_Problem_
Gather every line from the rows below that contains the string "kern".

•••••

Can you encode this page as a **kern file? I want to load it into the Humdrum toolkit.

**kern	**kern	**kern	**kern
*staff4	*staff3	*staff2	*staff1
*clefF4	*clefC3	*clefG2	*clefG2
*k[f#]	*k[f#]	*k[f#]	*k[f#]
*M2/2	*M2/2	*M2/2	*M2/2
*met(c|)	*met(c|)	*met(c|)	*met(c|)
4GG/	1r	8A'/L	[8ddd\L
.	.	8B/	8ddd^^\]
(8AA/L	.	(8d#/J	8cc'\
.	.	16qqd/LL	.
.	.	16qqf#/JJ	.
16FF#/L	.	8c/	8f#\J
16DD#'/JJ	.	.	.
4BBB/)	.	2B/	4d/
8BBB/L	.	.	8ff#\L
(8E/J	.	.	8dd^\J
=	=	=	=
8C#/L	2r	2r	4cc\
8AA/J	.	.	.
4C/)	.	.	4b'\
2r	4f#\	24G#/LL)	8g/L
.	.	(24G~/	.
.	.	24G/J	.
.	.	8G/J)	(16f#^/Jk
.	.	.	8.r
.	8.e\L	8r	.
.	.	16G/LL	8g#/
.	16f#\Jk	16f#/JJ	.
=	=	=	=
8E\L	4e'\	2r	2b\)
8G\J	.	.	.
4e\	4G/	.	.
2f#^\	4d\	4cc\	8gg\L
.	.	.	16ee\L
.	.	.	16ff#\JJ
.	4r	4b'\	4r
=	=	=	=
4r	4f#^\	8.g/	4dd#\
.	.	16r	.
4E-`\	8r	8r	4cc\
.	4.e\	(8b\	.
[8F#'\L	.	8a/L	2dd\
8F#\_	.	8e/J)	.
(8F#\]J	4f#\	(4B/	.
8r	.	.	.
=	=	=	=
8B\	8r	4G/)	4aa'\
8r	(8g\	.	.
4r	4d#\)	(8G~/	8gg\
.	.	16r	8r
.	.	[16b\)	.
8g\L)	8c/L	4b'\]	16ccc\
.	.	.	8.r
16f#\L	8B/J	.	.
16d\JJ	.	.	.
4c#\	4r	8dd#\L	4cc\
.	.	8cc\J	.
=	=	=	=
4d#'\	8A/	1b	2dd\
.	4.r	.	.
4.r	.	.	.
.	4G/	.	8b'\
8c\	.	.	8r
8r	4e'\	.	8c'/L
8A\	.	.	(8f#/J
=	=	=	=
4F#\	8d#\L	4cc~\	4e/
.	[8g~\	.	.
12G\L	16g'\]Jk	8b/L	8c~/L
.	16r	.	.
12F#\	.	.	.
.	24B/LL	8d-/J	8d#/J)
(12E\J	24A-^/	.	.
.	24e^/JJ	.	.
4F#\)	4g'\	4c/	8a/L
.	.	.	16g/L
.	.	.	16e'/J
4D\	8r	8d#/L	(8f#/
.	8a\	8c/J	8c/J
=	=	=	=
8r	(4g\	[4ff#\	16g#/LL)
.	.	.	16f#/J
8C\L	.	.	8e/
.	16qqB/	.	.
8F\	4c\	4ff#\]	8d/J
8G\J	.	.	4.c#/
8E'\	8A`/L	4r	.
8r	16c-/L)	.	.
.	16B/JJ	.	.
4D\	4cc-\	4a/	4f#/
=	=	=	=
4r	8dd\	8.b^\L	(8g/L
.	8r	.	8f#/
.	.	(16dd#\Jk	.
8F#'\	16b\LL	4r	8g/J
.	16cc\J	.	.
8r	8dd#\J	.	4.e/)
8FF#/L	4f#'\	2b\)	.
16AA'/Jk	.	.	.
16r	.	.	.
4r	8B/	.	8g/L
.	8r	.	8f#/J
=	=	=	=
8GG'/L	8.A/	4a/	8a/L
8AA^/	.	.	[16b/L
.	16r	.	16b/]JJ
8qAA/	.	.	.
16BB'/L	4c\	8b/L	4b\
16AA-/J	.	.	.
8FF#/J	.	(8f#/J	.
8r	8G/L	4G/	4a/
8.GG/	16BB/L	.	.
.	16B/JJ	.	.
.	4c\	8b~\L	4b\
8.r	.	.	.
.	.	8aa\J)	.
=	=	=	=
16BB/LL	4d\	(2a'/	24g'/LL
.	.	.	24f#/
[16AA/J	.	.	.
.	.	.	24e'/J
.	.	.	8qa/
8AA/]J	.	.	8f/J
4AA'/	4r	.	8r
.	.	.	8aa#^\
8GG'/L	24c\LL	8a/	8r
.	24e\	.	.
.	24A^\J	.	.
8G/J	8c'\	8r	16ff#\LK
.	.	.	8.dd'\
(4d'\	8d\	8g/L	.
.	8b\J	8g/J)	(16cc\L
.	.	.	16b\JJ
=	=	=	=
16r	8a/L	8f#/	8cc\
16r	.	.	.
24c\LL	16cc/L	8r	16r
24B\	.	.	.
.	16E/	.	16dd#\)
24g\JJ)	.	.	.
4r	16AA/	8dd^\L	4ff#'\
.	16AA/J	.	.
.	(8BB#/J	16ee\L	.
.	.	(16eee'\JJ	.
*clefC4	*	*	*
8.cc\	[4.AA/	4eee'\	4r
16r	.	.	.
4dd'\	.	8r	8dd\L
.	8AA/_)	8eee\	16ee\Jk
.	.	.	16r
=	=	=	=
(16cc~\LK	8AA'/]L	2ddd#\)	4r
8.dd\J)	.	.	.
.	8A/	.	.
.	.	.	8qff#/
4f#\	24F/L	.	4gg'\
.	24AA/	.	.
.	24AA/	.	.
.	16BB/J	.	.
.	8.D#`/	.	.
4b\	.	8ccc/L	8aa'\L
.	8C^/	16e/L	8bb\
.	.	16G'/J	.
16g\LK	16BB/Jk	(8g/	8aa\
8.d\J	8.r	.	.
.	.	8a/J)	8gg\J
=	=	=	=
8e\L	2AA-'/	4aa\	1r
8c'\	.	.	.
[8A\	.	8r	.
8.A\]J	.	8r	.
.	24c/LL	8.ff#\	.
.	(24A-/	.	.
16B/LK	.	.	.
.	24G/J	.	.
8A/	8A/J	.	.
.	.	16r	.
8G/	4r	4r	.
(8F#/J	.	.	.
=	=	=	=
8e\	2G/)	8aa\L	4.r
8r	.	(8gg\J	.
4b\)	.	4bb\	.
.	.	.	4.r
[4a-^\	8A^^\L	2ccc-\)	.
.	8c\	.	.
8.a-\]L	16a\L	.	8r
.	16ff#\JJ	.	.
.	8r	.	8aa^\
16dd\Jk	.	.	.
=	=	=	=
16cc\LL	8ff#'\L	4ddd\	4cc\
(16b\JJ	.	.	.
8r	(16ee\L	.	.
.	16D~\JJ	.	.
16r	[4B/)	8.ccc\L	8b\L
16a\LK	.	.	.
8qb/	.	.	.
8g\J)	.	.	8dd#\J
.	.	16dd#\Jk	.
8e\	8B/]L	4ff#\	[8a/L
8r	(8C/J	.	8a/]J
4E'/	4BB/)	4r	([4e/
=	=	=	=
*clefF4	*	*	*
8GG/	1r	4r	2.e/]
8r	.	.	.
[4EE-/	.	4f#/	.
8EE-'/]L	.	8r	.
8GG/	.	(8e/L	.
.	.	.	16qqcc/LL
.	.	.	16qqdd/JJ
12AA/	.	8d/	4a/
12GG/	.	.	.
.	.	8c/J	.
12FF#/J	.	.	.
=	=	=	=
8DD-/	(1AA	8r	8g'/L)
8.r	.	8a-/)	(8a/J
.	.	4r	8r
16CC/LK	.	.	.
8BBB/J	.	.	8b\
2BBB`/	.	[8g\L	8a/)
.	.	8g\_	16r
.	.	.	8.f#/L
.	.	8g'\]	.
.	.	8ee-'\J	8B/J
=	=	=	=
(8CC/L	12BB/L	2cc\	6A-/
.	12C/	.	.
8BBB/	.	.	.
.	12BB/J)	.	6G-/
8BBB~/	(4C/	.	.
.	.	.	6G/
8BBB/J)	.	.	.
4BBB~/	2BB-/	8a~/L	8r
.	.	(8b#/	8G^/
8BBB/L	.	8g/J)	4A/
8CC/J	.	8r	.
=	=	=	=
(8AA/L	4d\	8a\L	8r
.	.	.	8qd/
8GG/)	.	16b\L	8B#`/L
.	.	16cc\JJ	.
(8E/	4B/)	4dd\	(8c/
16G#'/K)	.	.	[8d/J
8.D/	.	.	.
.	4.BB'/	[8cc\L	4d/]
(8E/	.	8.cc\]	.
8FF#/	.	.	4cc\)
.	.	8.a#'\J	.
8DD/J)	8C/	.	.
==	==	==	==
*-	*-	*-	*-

•••••

_Answer in full_
Can you encode this page as a **kern file? I want to load it into the Humdrum toolkit.
**kern	**kern	**kern	**kern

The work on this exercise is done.